Problem details:
Copy every line of the entries that has the string "VRAW" in it.

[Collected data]
━━━━━━
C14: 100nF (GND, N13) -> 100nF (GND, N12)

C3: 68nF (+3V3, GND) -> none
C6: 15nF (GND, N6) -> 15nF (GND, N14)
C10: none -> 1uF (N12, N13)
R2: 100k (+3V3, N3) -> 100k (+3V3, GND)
━━━━━━
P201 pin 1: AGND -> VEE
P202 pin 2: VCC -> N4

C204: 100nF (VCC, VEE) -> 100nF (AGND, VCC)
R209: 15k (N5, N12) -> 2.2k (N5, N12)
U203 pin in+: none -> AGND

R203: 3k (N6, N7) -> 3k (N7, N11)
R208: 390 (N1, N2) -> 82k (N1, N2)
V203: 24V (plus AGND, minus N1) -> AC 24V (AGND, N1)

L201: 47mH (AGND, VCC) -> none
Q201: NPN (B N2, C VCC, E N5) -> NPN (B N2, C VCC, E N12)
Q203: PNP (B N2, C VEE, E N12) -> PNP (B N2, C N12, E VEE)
━━━━━━
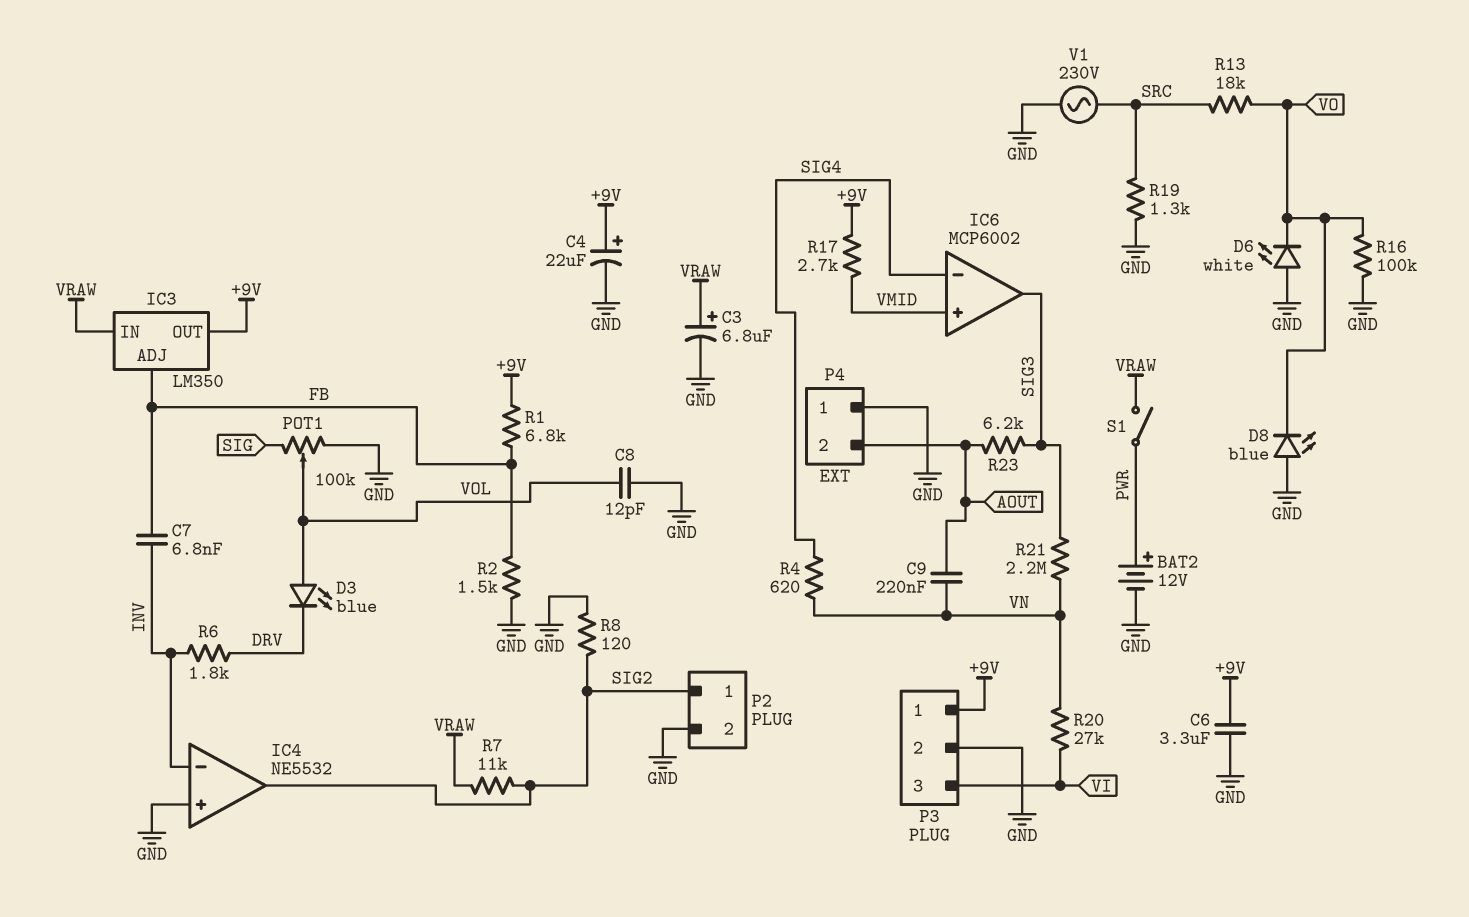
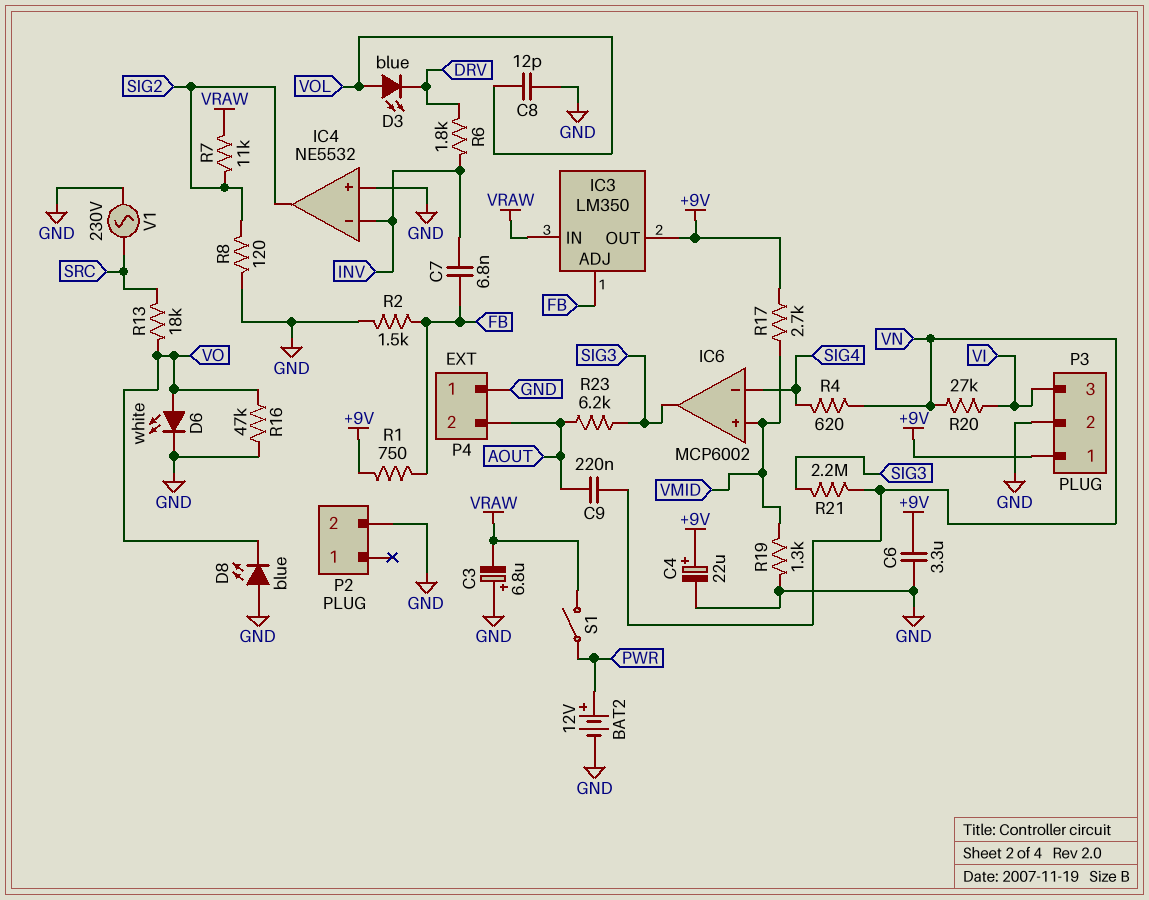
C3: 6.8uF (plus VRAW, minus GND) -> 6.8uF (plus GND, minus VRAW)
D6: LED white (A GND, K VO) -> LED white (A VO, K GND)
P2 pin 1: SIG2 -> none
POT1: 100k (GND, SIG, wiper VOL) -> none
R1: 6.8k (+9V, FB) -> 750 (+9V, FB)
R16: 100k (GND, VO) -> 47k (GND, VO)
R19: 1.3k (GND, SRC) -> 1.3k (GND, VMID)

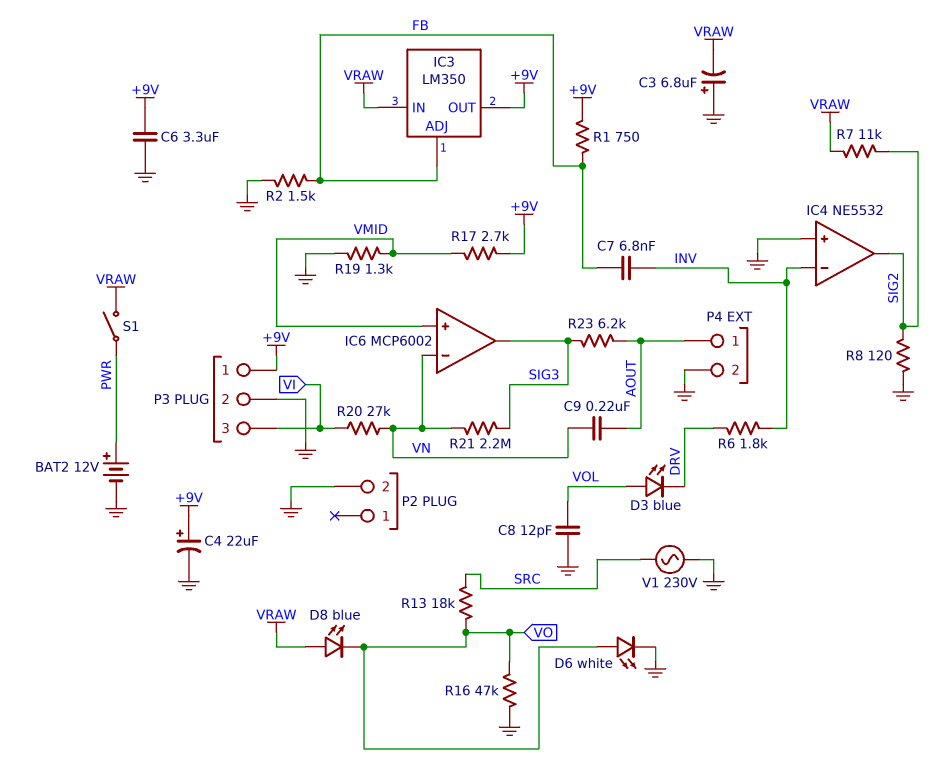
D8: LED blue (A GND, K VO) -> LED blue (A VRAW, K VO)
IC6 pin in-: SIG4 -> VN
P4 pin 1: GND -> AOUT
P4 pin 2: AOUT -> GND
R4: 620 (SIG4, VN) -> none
━━━━━━
Task solution:
C3: 6.8uF (plus VRAW, minus GND) -> 6.8uF (plus GND, minus VRAW)
D8: LED blue (A GND, K VO) -> LED blue (A VRAW, K VO)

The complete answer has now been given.